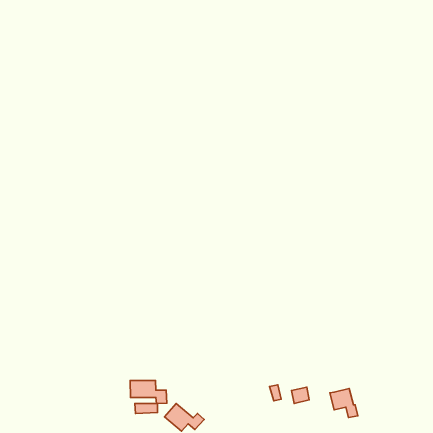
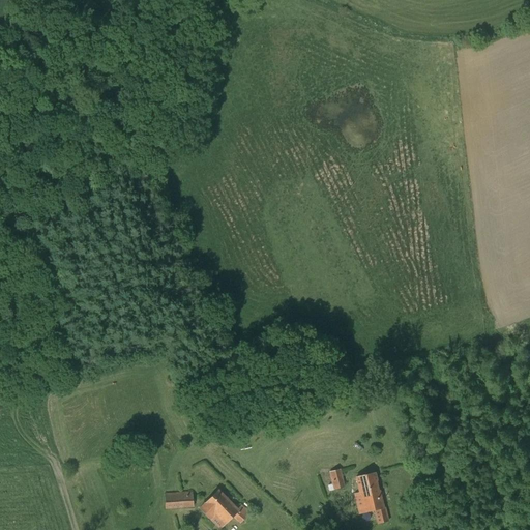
building: [130,381,167,403] -> none
building: [330,389,358,417] -> [354,489,388,524]

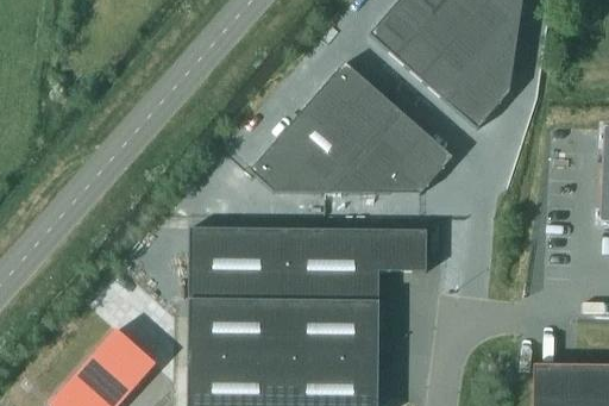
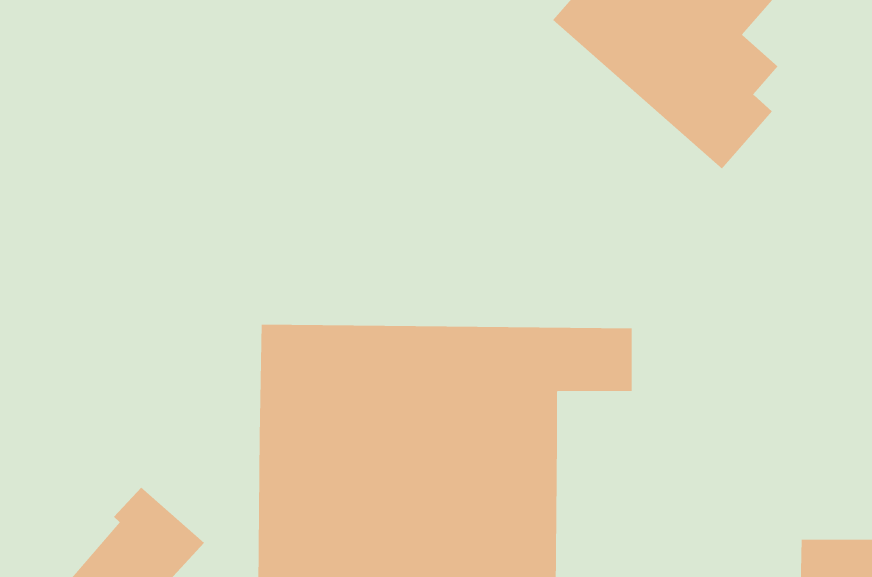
building: [253,62,457,194] -> none

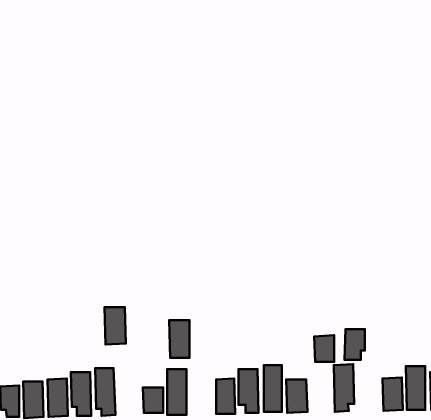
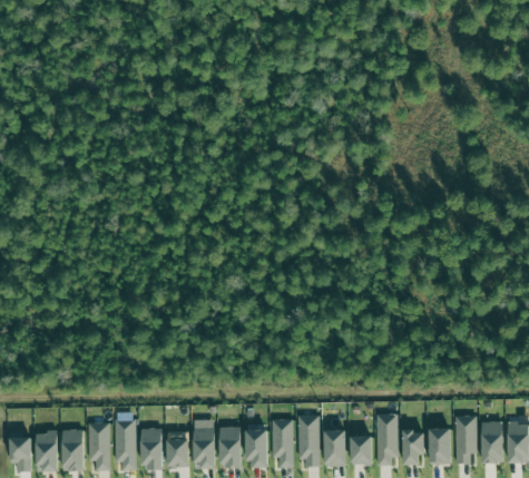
building: [104,307,126,345] -> [139,428,163,469]
building: [169,320,189,358] -> [218,427,241,468]
building: [345,329,365,360] -> [402,431,424,465]
building: [314,335,334,362] -> [350,436,372,465]

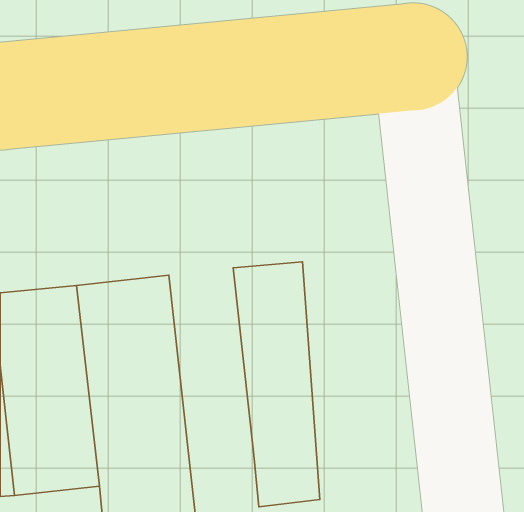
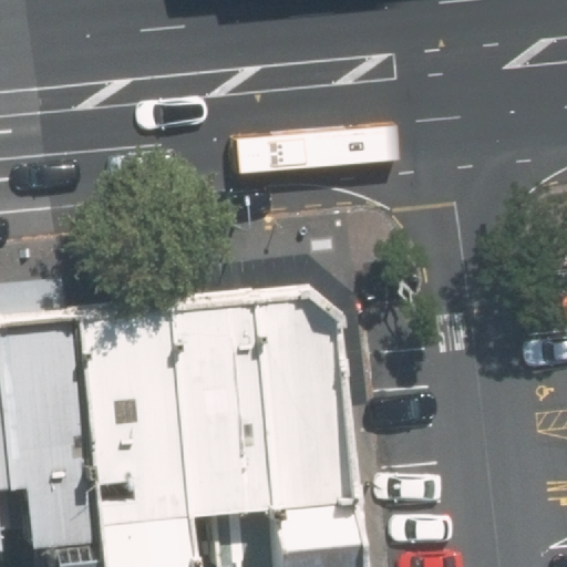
building: none -> [186,305,277,513]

# # # # # # #

● EXERCISE DIRECTIONS:
All lines from the one holding "building: [330,389,358,417] ->" through the last line of the material above should be set down exactly, and the pictures should be left out.

● RESPONSE TO THIS EXERCISE:
building: [330,389,358,417] -> [354,489,388,524]

building: [253,62,457,194] -> none

building: [104,307,126,345] -> [139,428,163,469]
building: [169,320,189,358] -> [218,427,241,468]
building: [345,329,365,360] -> [402,431,424,465]
building: [314,335,334,362] -> [350,436,372,465]

building: none -> [186,305,277,513]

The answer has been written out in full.